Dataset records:
Content starts

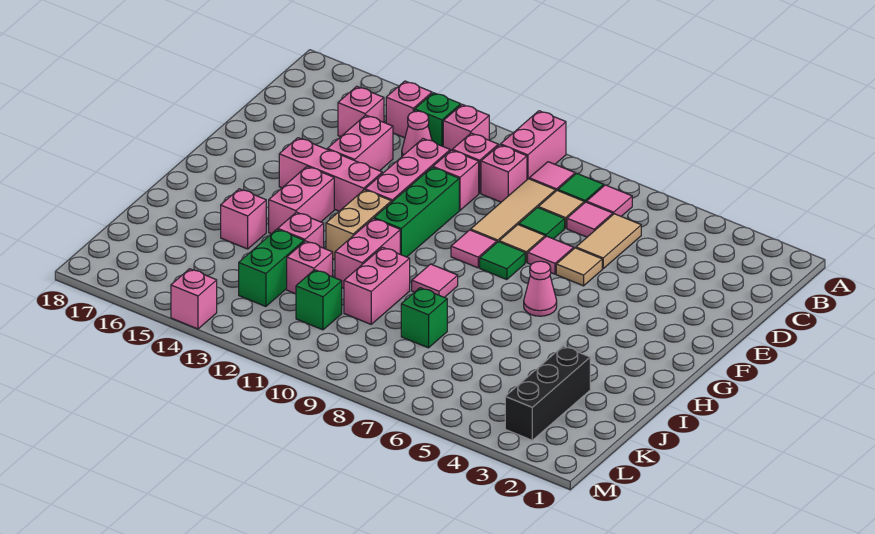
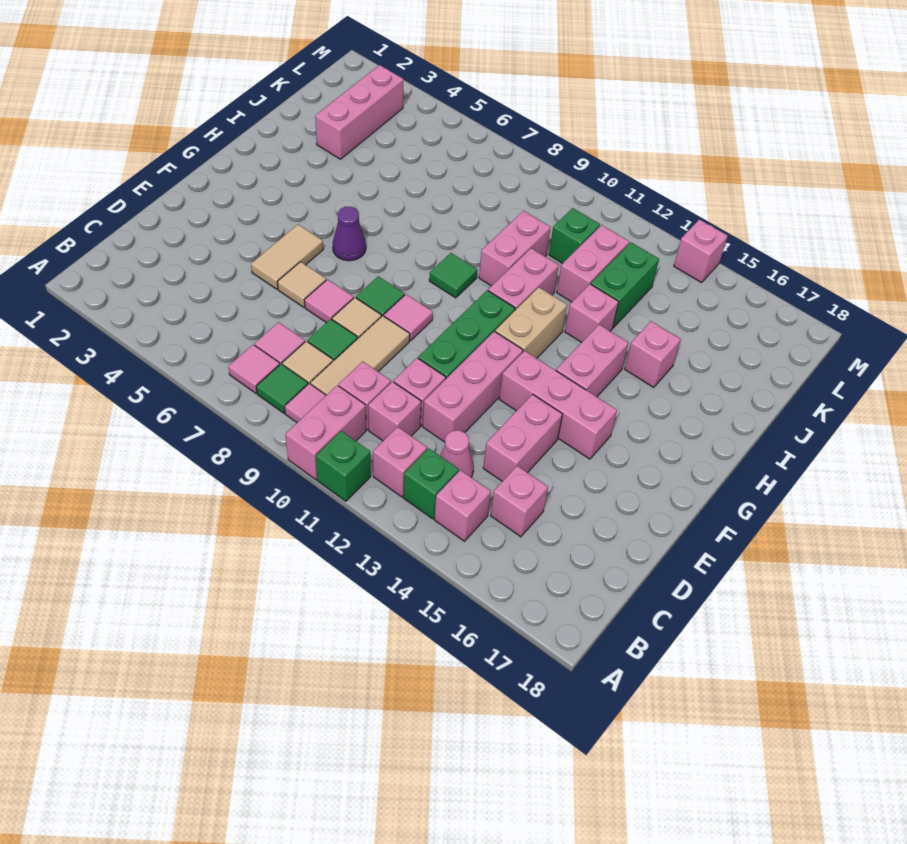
tan tile C6:D6 level 1 -> tan tile E5:F5 level 1
pink cone G6 level 1 -> purple cone G6 level 1
pink tile H9 level 1 -> green tile H9 level 1
black brick J3:L3 level 1 -> pink brick J3:L3 level 1
green brick J8 level 1 -> green brick A11 level 1
pink brick J12 level 1 -> pink brick J12:K12 level 1

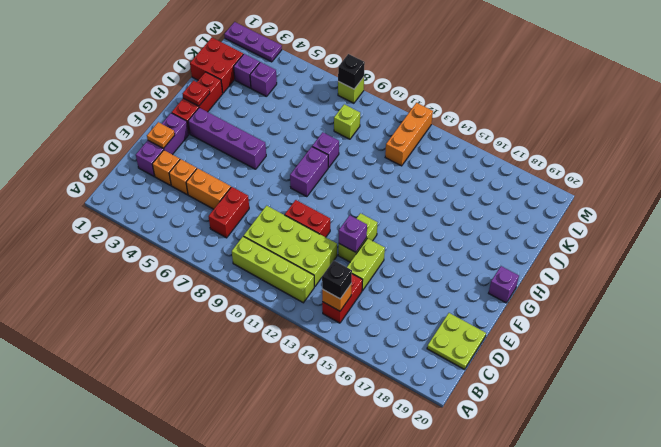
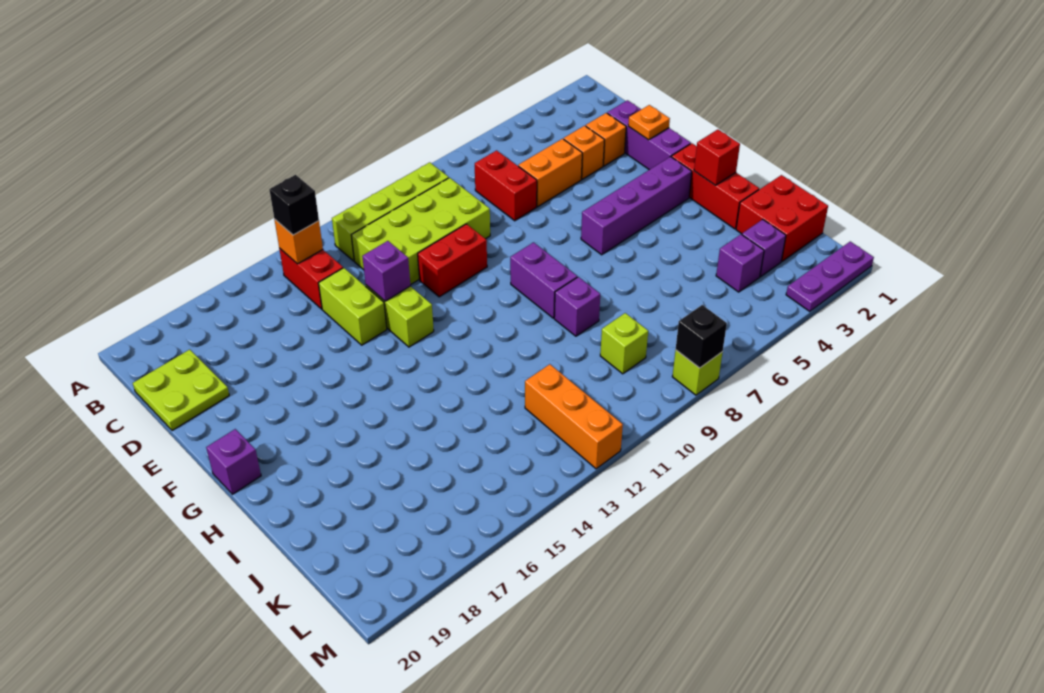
red plate H2 level 2 -> red brick H2 level 2

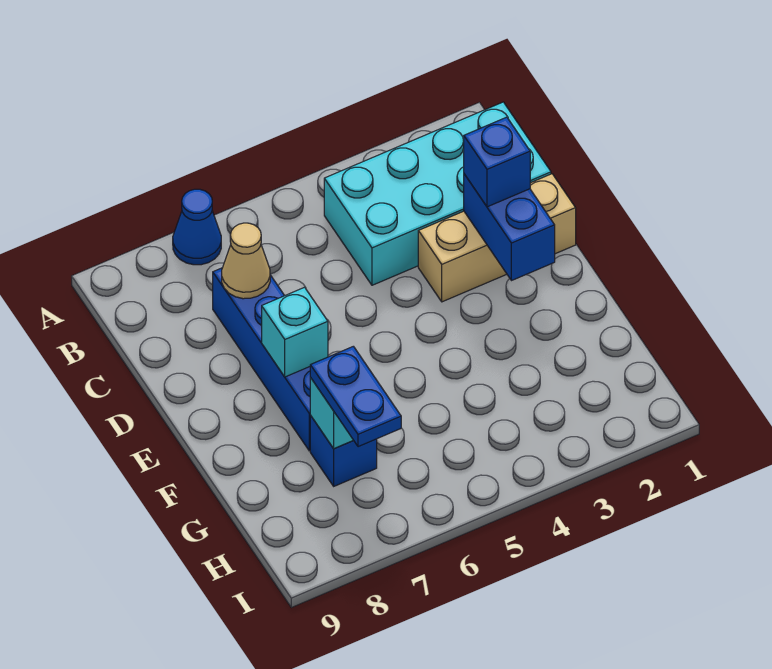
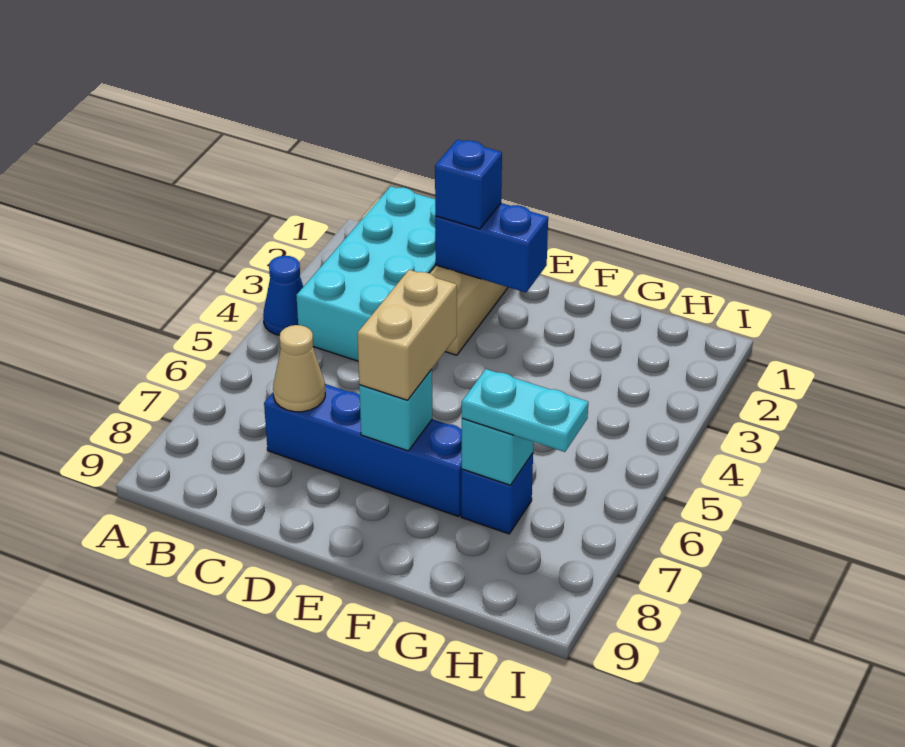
blue cone A7 level 1 -> blue cone A4 level 1
none -> tan brick E6:E7 level 3
blue plate G7:H7 level 3 -> cyan plate G7:H7 level 3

Content ends

Requirement: Retype every record as it stands. None of the pictures should appear.

Output for this exercise:
tan tile C6:D6 level 1 -> tan tile E5:F5 level 1
pink cone G6 level 1 -> purple cone G6 level 1
pink tile H9 level 1 -> green tile H9 level 1
black brick J3:L3 level 1 -> pink brick J3:L3 level 1
green brick J8 level 1 -> green brick A11 level 1
pink brick J12 level 1 -> pink brick J12:K12 level 1

red plate H2 level 2 -> red brick H2 level 2

blue cone A7 level 1 -> blue cone A4 level 1
none -> tan brick E6:E7 level 3
blue plate G7:H7 level 3 -> cyan plate G7:H7 level 3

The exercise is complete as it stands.